**TASK:**
If a picture appears, leave it out, and reproduce exactly the lines from the start of the listing below through the one bearing "The skittle (brown)".

**INPUT DATA:**
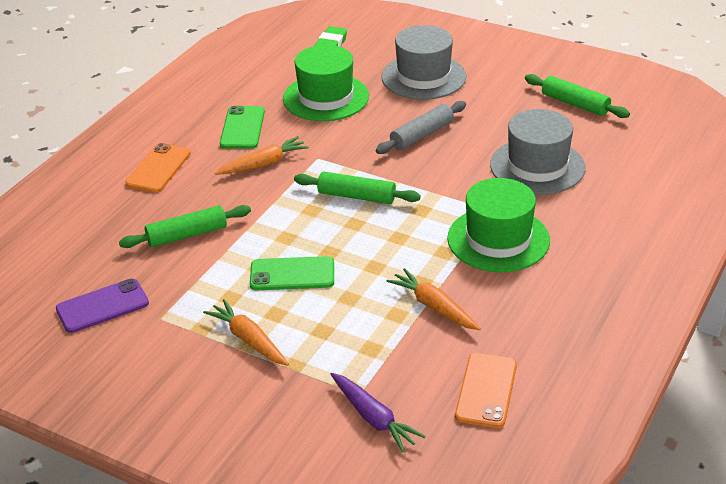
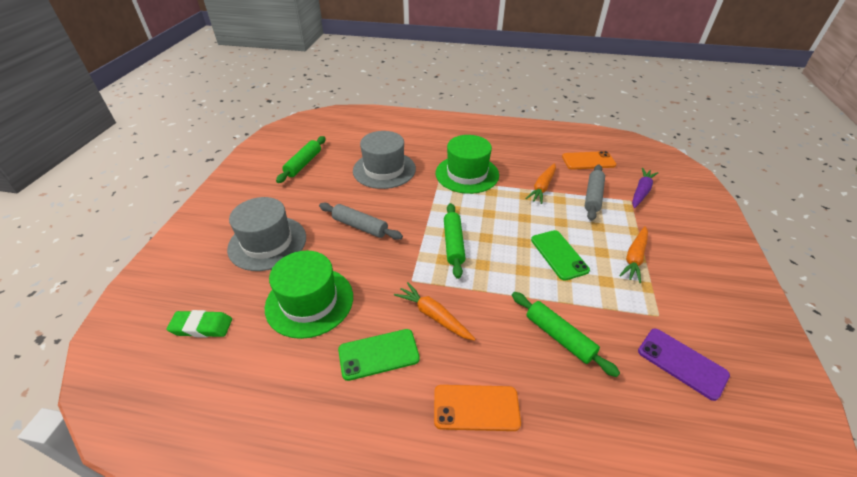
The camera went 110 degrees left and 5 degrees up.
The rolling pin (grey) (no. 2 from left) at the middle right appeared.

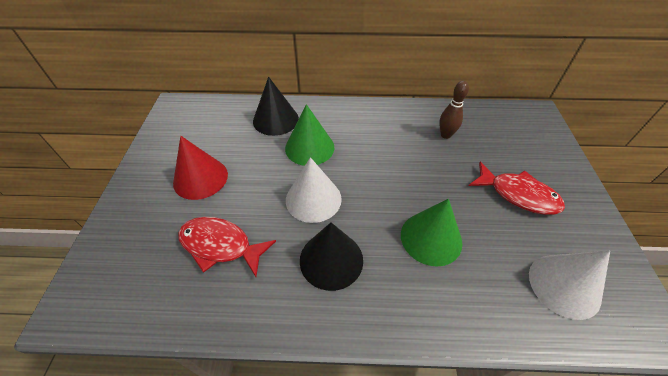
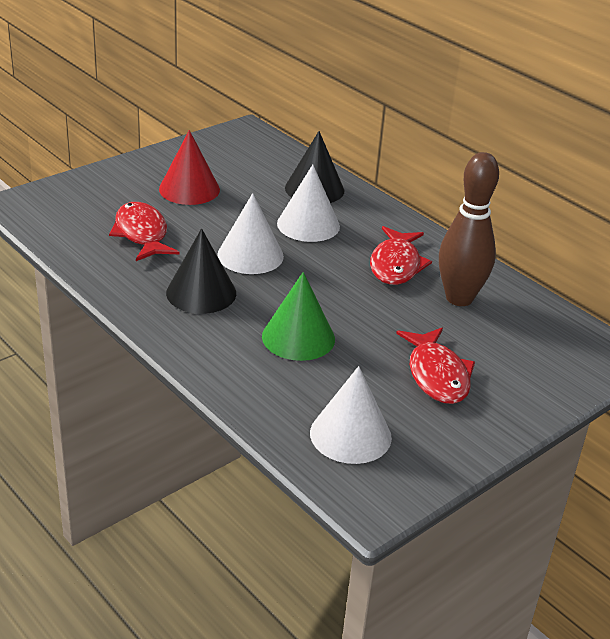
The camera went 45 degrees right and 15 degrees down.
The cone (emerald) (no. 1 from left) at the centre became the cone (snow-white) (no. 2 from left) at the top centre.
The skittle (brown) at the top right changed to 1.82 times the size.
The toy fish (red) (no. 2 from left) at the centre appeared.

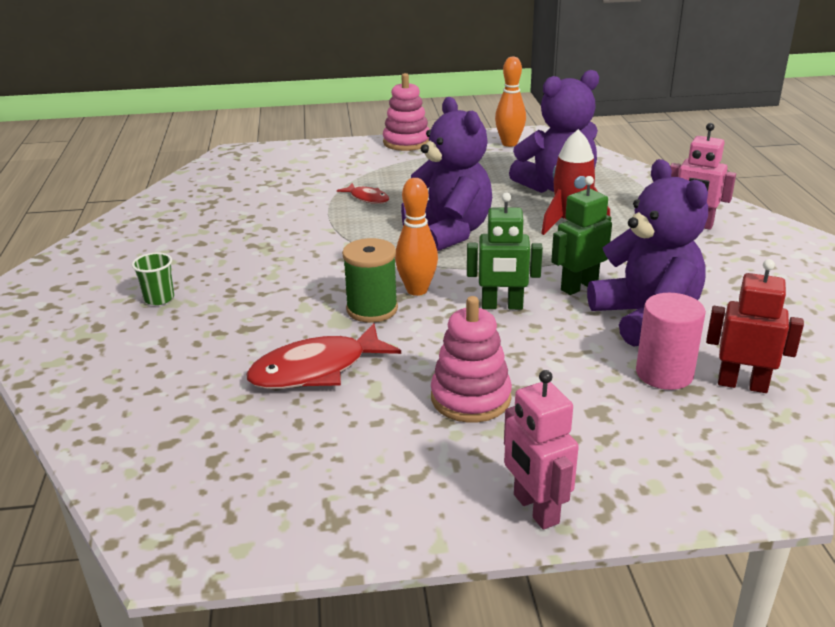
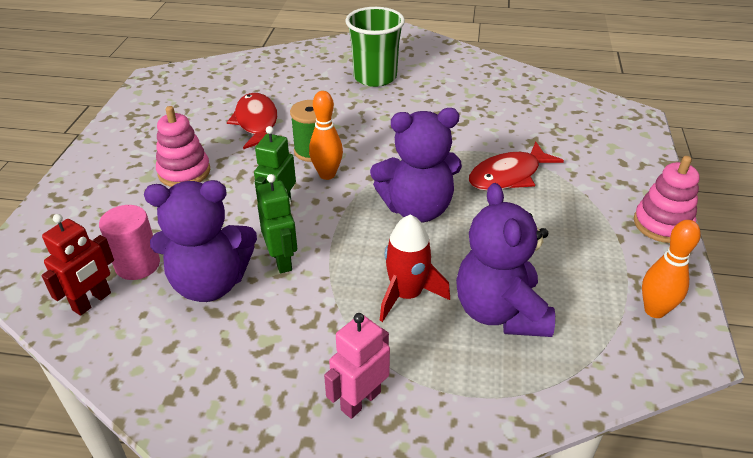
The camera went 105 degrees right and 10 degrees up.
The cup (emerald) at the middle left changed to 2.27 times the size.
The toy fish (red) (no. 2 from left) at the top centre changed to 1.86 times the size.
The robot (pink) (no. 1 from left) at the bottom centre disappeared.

**RESULT:**
The camera went 110 degrees left and 5 degrees up.
The rolling pin (grey) (no. 2 from left) at the middle right appeared.

The camera went 45 degrees right and 15 degrees down.
The cone (emerald) (no. 1 from left) at the centre became the cone (snow-white) (no. 2 from left) at the top centre.
The skittle (brown) at the top right changed to 1.82 times the size.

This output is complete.